TASK INSTRUCTIONS:
Return the lines of the data below starting at the one holding "gray ellipse: (309, 94) -> (171, 37), moved" and ending at the one holding "gray square: (295, 267)", word for word, leaving every picture out.

EXCERPTED RECORDS:
★ ★ ★ ★

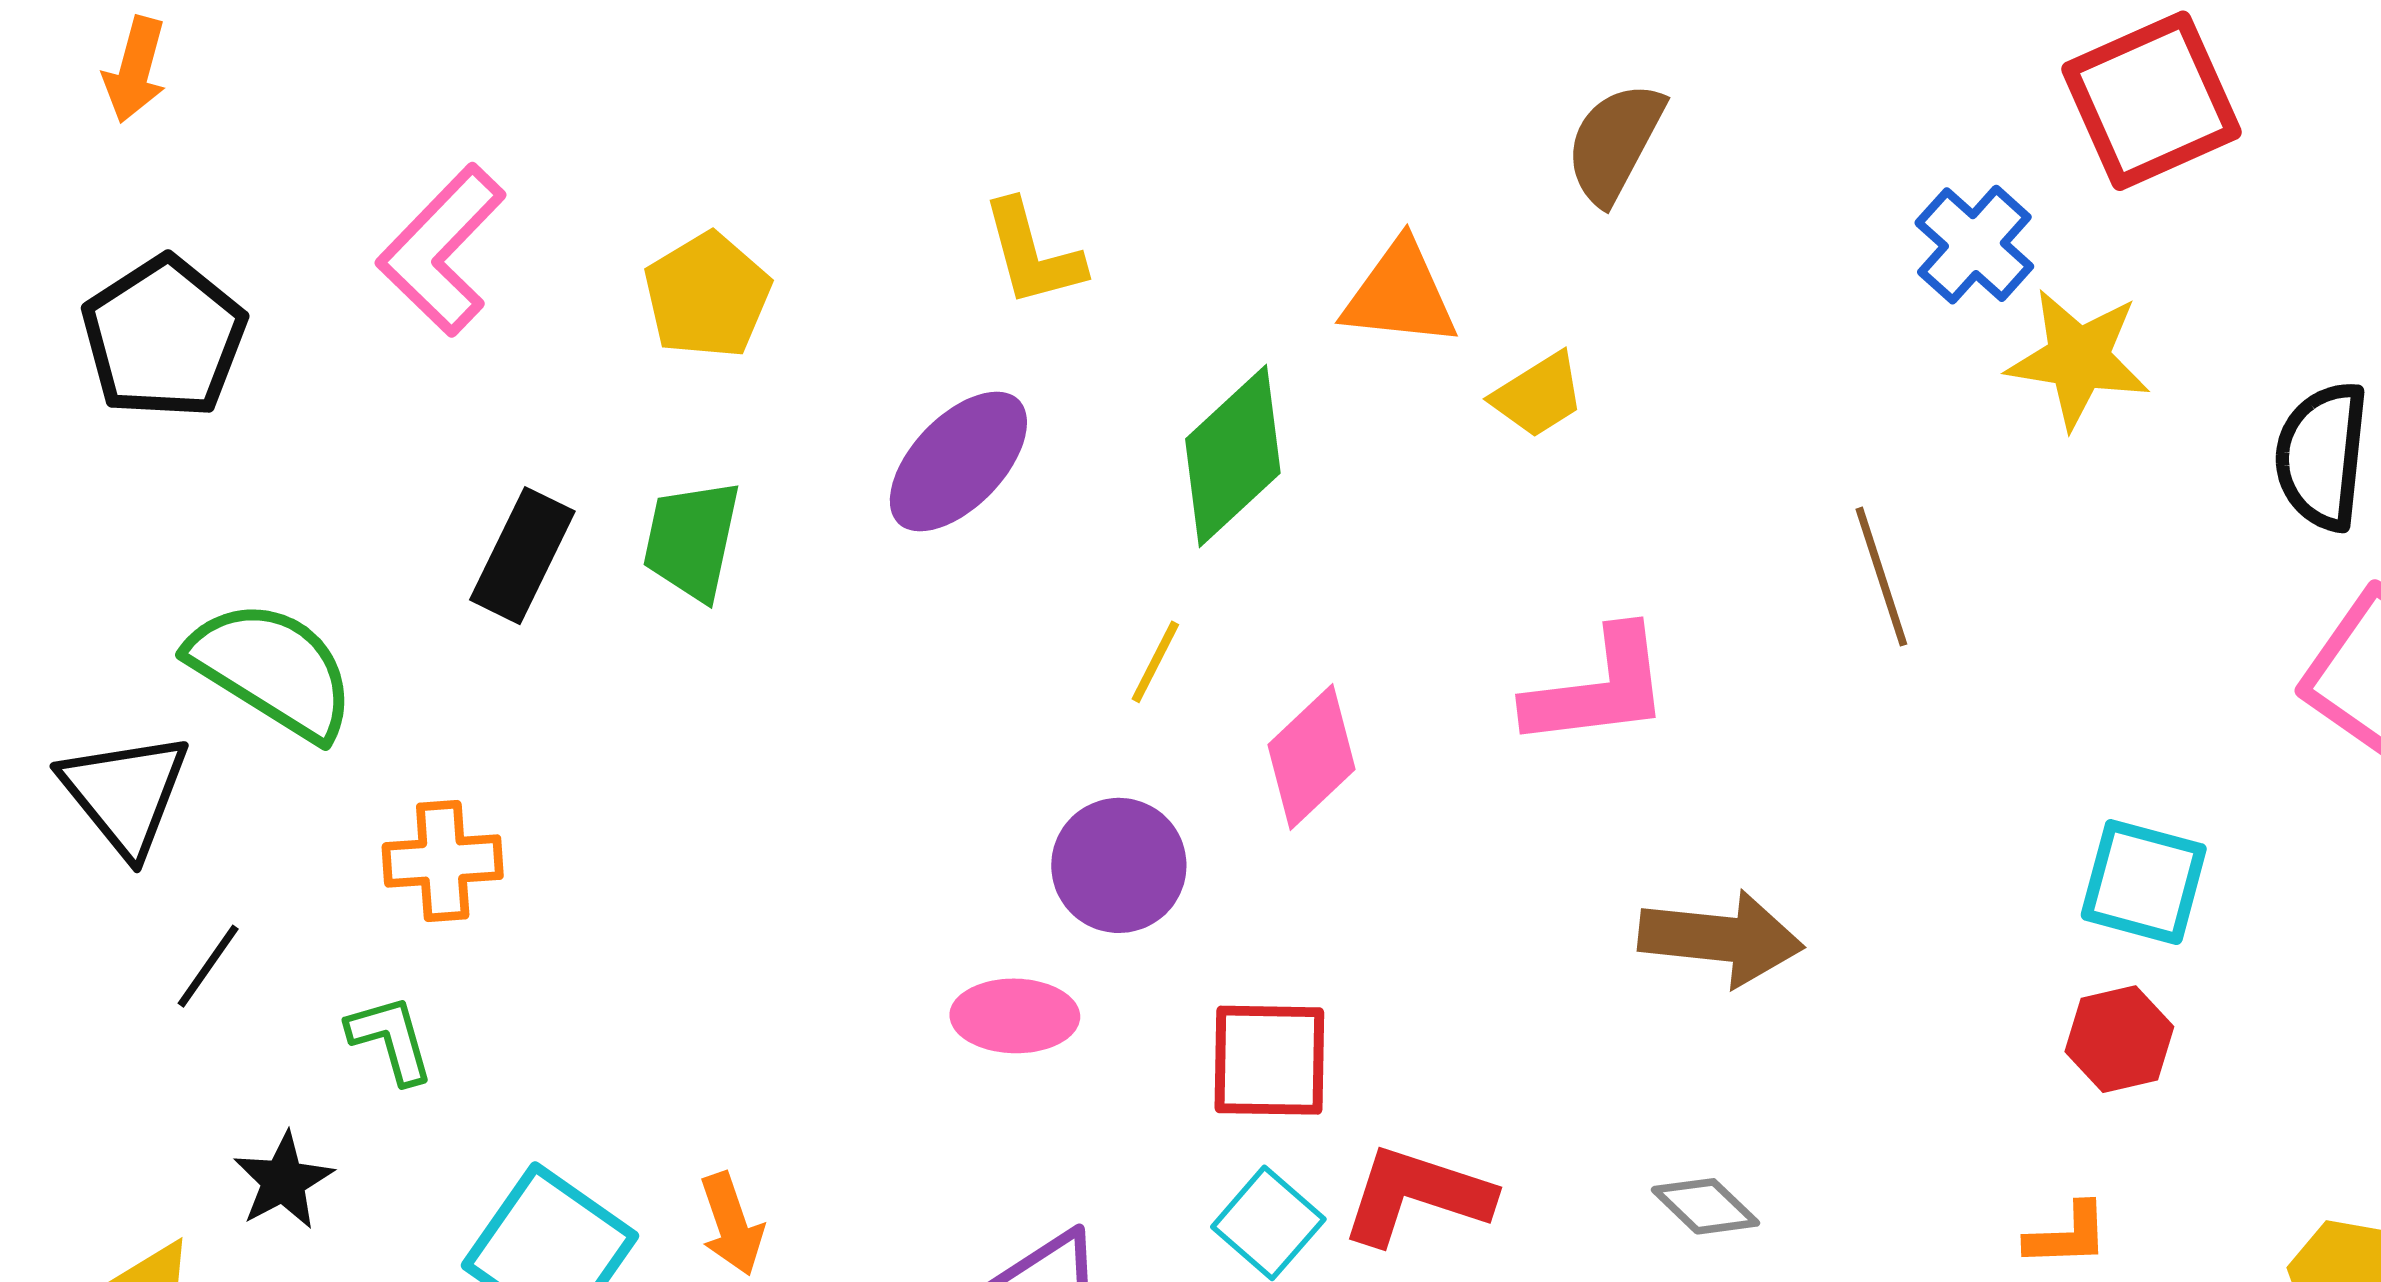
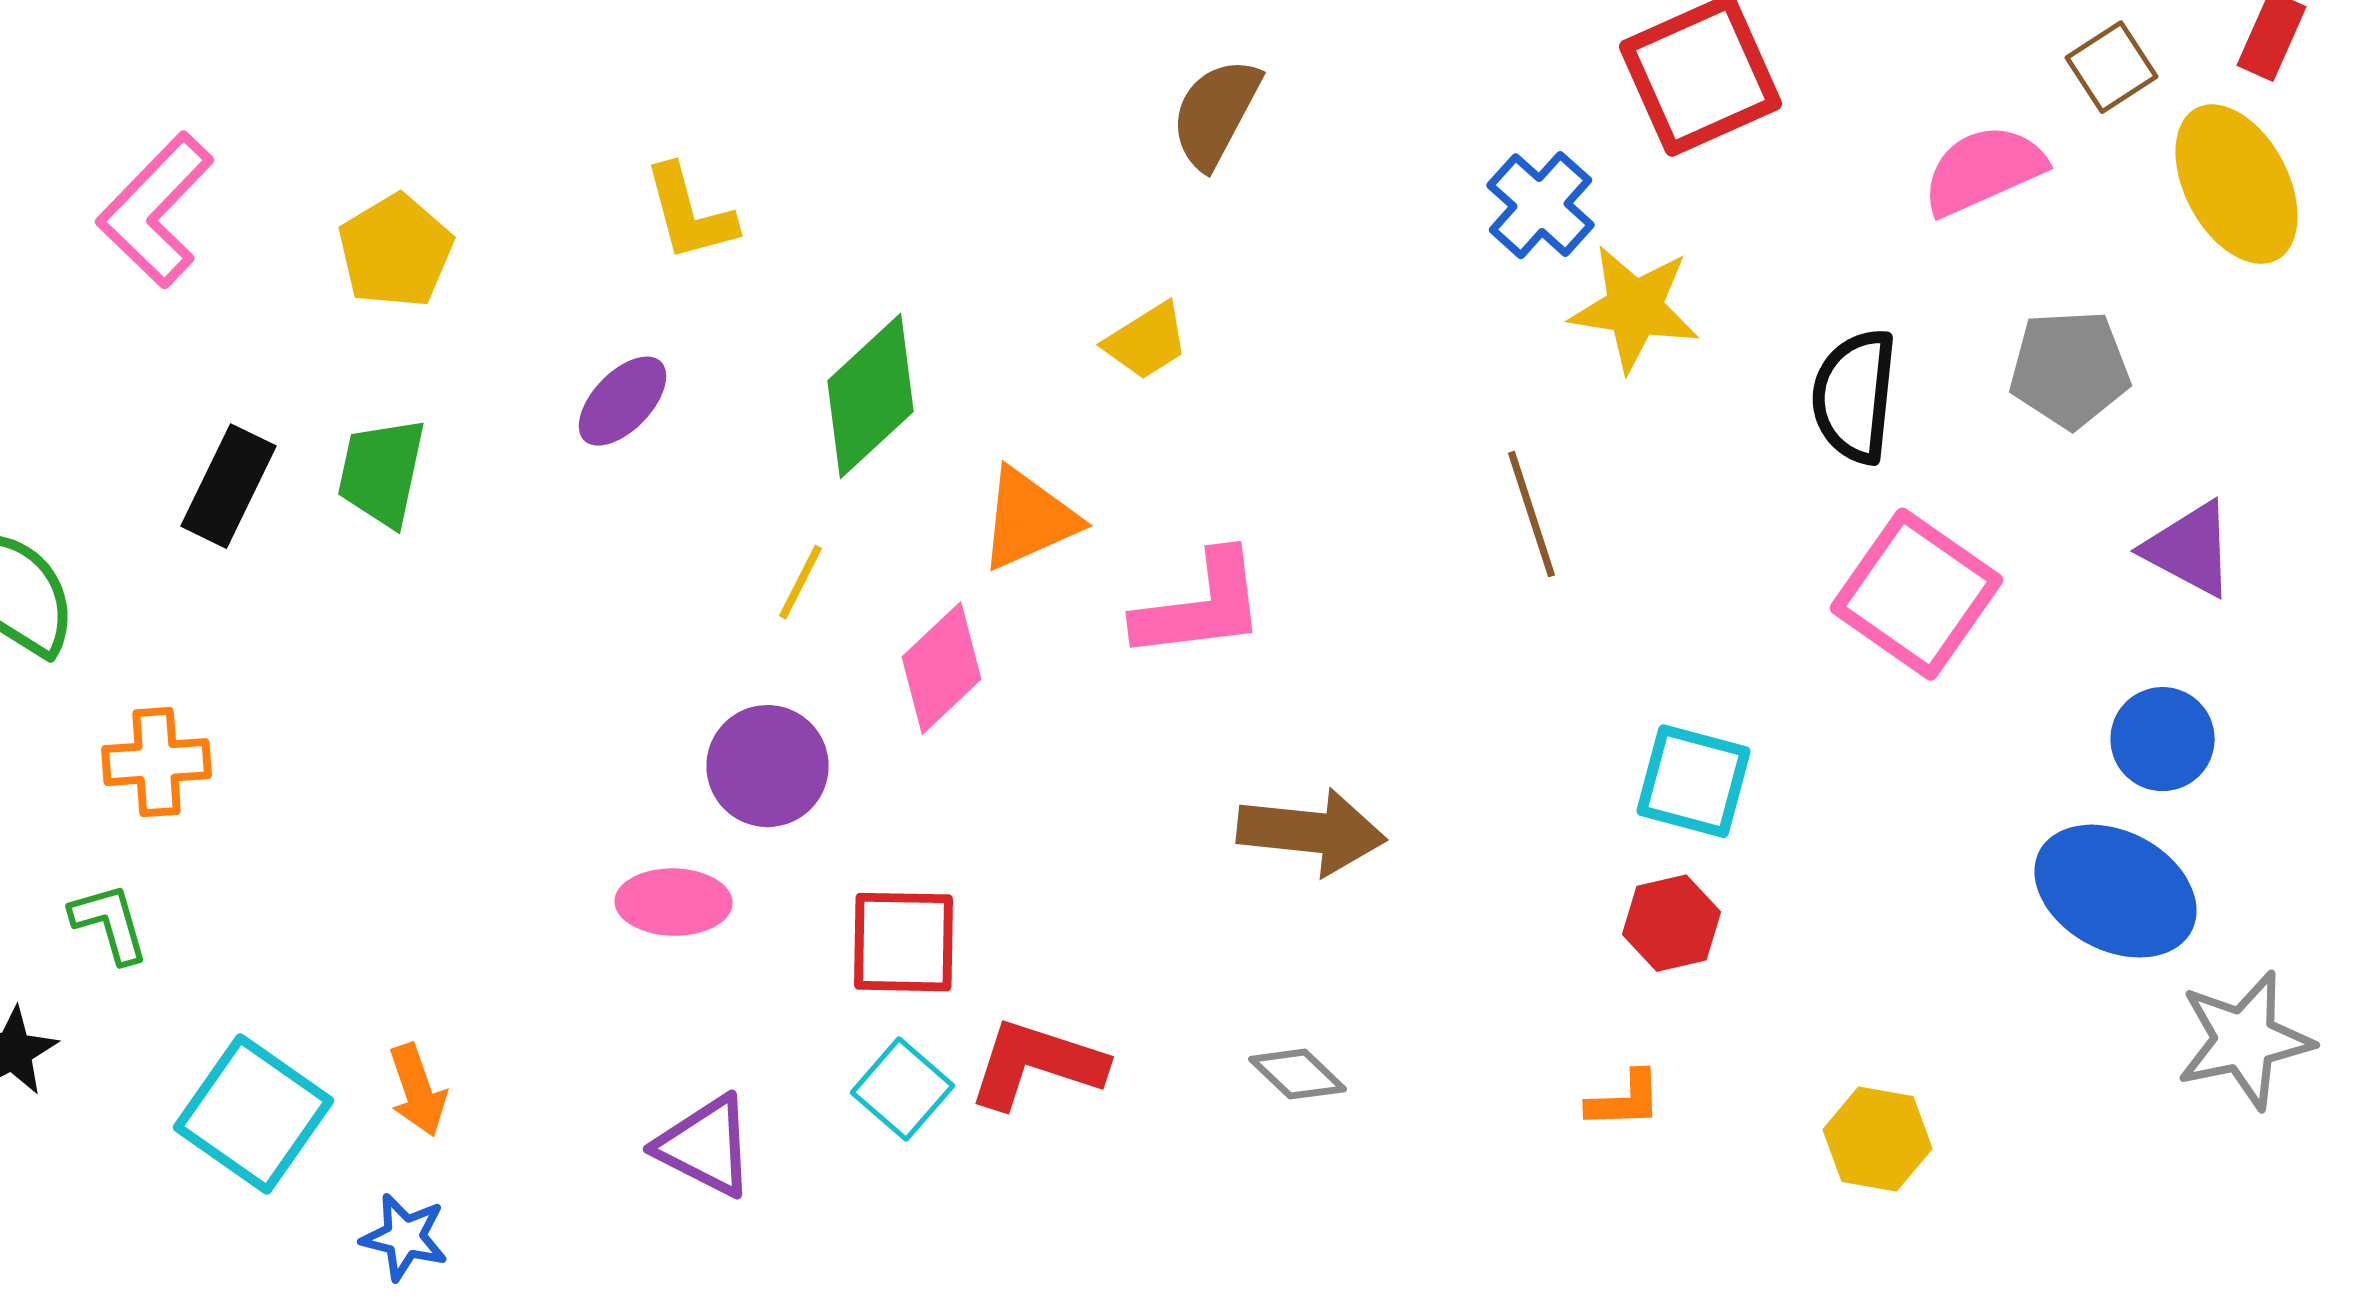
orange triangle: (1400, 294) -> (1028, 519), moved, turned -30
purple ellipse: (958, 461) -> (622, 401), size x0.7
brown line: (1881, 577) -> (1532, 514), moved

★ ★ ★ ★

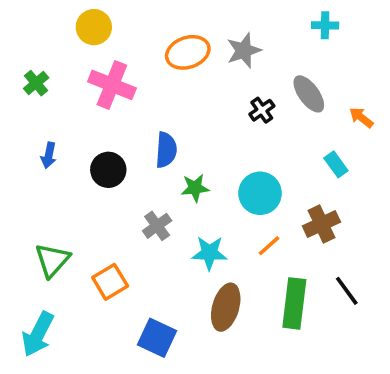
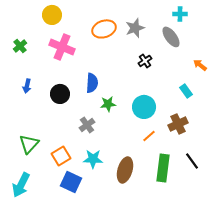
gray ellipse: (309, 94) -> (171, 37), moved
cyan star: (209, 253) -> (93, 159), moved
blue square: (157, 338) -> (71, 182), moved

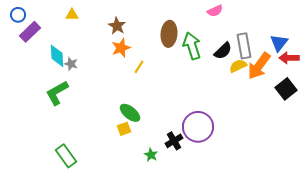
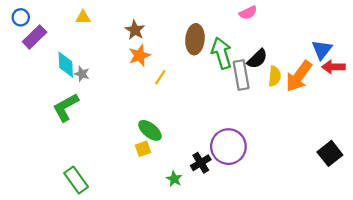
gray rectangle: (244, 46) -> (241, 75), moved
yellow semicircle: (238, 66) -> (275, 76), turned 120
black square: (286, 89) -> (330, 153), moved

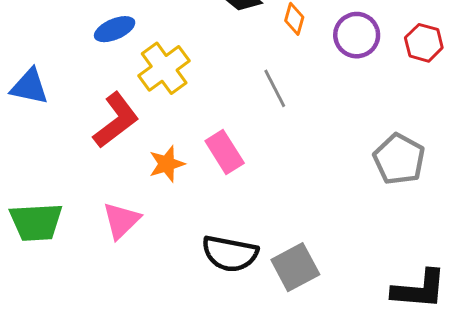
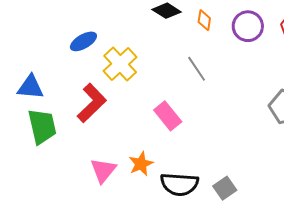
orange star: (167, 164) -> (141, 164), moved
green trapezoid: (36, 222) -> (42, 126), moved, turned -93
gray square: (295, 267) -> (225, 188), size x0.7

★ ★ ★ ★

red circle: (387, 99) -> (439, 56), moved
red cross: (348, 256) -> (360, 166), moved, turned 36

★ ★ ★ ★

RESPONSE FOR THIS EXERCISE:
gray ellipse: (309, 94) -> (171, 37), moved
cyan star: (209, 253) -> (93, 159), moved
blue square: (157, 338) -> (71, 182), moved

gray rectangle: (244, 46) -> (241, 75), moved
yellow semicircle: (238, 66) -> (275, 76), turned 120
black square: (286, 89) -> (330, 153), moved

orange star: (167, 164) -> (141, 164), moved
green trapezoid: (36, 222) -> (42, 126), moved, turned -93
gray square: (295, 267) -> (225, 188), size x0.7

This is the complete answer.